Exercise:
When you reach a picture, skip it, and retype every line below exactly.

Information supplied:
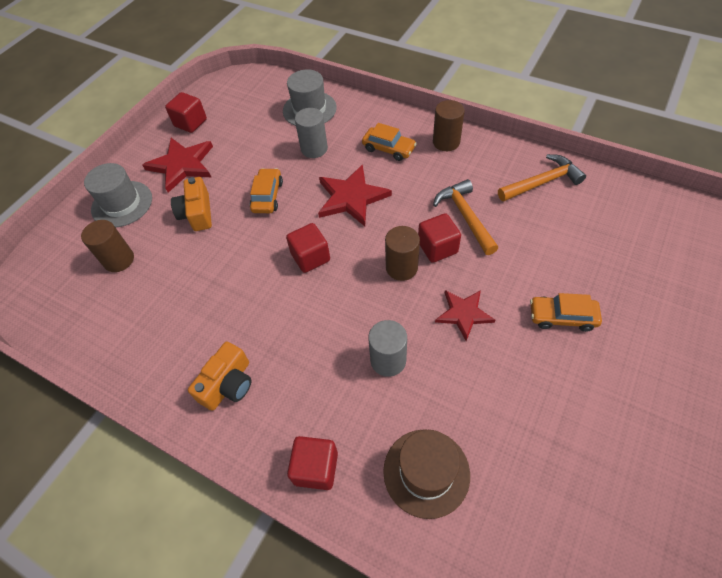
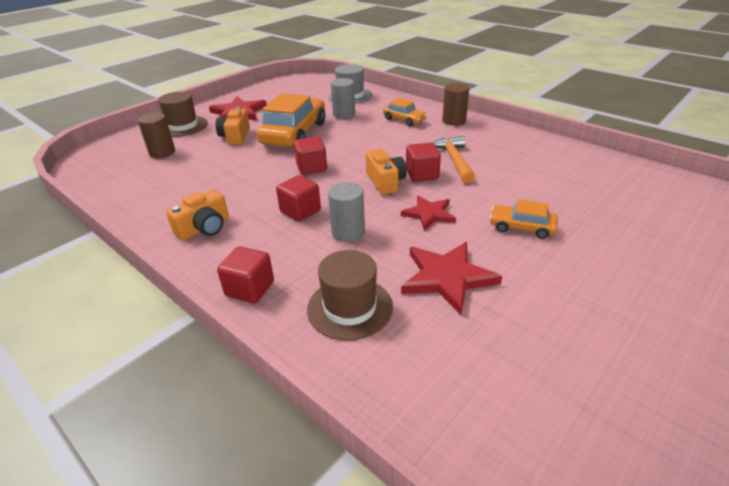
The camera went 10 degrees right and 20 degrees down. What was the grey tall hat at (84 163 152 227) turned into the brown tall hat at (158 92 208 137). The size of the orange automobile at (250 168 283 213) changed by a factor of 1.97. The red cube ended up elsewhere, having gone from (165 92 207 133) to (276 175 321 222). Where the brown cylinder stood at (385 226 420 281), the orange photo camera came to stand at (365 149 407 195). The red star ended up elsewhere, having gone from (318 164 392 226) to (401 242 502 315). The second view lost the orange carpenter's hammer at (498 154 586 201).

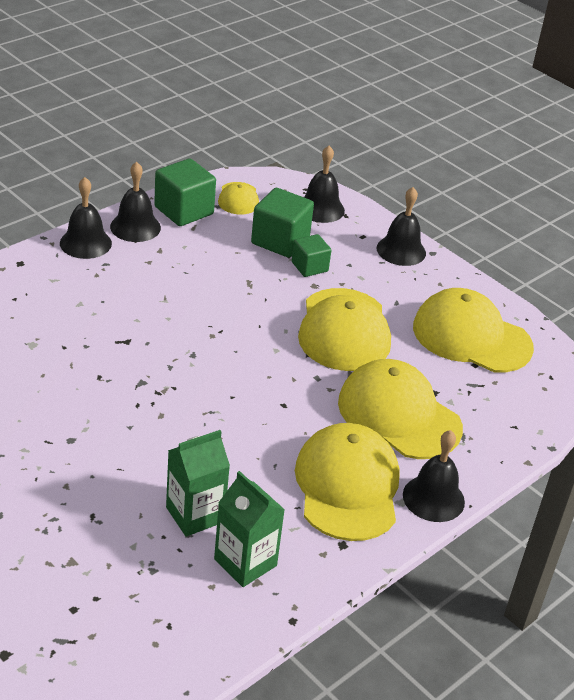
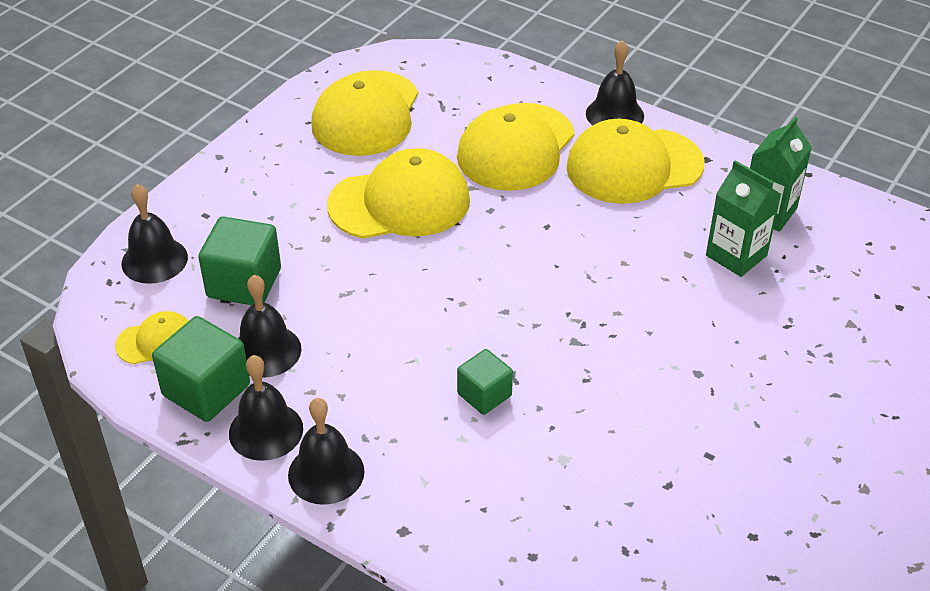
The camera went 100 degrees left and 5 degrees up. The ebony bell ended up elsewhere, having gone from (377 187 426 266) to (238 275 301 378). The green cube ended up elsewhere, having gone from (292 234 332 277) to (457 349 513 415).

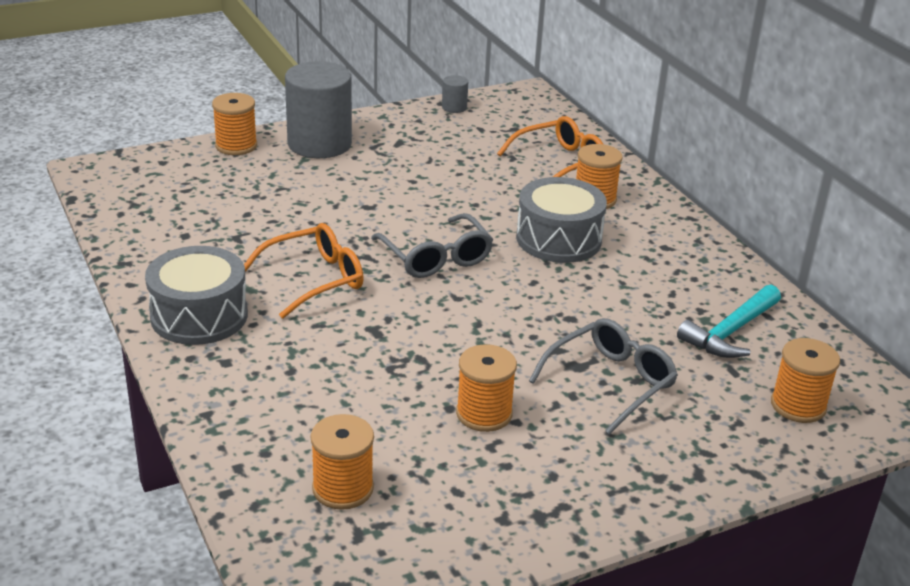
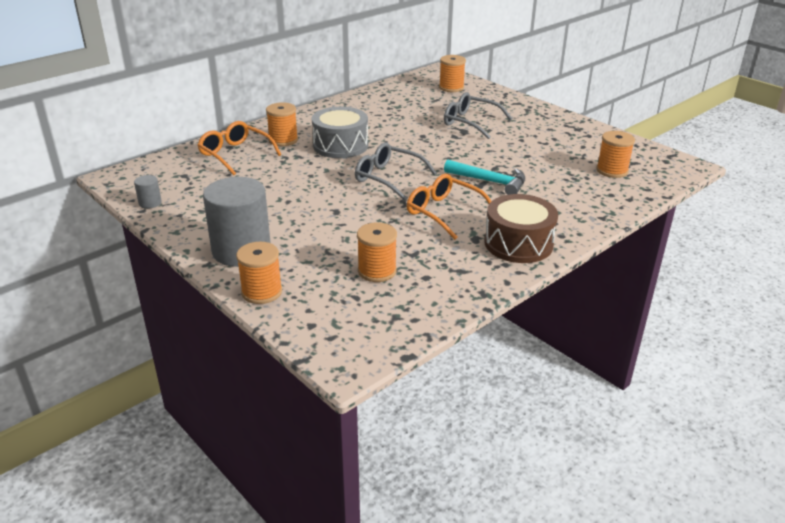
The camera went 105 degrees left and 0 degrees up. The grey spectacles at (371 213 493 278) ended up facing another way, 105 degrees counterclockwise from before. The orange spool ended up elsewhere, having gone from (456 344 517 432) to (357 222 397 282). The aqua carpenter's hammer ended up elsewhere, having gone from (677 285 781 358) to (444 160 525 195). What was the grey toy drum at (145 246 248 345) turned into the brown toy drum at (484 194 558 263).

Result for this task:
The camera went 10 degrees right and 20 degrees down. What was the grey tall hat at (84 163 152 227) turned into the brown tall hat at (158 92 208 137). The size of the orange automobile at (250 168 283 213) changed by a factor of 1.97. The red cube ended up elsewhere, having gone from (165 92 207 133) to (276 175 321 222). Where the brown cylinder stood at (385 226 420 281), the orange photo camera came to stand at (365 149 407 195). The red star ended up elsewhere, having gone from (318 164 392 226) to (401 242 502 315). The second view lost the orange carpenter's hammer at (498 154 586 201).

The camera went 100 degrees left and 5 degrees up. The ebony bell ended up elsewhere, having gone from (377 187 426 266) to (238 275 301 378). The green cube ended up elsewhere, having gone from (292 234 332 277) to (457 349 513 415).

The camera went 105 degrees left and 0 degrees up. The grey spectacles at (371 213 493 278) ended up facing another way, 105 degrees counterclockwise from before. The orange spool ended up elsewhere, having gone from (456 344 517 432) to (357 222 397 282). The aqua carpenter's hammer ended up elsewhere, having gone from (677 285 781 358) to (444 160 525 195). What was the grey toy drum at (145 246 248 345) turned into the brown toy drum at (484 194 558 263).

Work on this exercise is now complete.